--- PROBLEM ---
Wherever the string "plus" appears in a line of the listing below, report that line.

--- SUPPLIED MATERIAL ---
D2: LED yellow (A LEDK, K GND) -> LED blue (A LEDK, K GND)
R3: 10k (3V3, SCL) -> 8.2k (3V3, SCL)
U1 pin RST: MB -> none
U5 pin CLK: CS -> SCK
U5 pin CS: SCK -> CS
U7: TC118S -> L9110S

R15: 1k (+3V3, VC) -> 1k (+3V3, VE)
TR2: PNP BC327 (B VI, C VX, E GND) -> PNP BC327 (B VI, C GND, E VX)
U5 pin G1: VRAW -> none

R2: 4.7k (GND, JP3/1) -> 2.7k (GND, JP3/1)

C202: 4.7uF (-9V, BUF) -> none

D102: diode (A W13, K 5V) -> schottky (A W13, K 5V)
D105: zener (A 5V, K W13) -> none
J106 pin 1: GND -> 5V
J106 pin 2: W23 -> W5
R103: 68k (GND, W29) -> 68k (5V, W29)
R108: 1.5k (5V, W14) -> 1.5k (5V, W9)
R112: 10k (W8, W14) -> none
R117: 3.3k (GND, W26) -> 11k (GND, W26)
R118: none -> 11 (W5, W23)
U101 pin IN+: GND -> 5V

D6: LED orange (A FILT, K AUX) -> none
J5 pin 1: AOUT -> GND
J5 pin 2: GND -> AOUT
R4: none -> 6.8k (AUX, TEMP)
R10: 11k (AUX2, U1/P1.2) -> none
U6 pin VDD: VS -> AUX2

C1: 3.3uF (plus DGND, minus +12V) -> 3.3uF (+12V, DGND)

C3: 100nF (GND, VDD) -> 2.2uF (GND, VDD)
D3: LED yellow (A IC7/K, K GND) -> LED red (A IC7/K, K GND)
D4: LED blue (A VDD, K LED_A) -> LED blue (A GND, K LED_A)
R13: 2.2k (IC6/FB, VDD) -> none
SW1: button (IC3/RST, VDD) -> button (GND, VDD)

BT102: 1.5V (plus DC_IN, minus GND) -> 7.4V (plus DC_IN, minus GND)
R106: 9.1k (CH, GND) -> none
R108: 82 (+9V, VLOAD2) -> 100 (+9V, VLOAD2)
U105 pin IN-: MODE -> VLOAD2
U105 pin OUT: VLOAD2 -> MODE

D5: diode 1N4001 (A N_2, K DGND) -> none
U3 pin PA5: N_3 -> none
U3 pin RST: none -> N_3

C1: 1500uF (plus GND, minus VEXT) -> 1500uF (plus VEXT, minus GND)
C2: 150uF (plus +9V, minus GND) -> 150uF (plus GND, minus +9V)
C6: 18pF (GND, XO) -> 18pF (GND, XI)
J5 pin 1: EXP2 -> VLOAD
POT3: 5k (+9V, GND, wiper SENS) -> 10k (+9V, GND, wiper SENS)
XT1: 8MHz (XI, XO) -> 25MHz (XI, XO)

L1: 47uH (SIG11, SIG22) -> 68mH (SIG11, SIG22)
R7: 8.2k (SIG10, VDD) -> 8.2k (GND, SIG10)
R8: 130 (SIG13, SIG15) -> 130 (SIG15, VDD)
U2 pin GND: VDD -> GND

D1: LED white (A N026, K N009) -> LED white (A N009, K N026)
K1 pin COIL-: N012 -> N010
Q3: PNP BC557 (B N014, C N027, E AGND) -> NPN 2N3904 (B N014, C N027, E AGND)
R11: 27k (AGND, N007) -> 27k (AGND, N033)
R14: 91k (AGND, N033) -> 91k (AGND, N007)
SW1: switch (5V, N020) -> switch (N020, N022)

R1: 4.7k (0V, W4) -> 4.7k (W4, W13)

--- OUTPUT FOR THIS TASK ---
C1: 3.3uF (plus DGND, minus +12V) -> 3.3uF (+12V, DGND)
BT102: 1.5V (plus DC_IN, minus GND) -> 7.4V (plus DC_IN, minus GND)
C1: 1500uF (plus GND, minus VEXT) -> 1500uF (plus VEXT, minus GND)
C2: 150uF (plus +9V, minus GND) -> 150uF (plus GND, minus +9V)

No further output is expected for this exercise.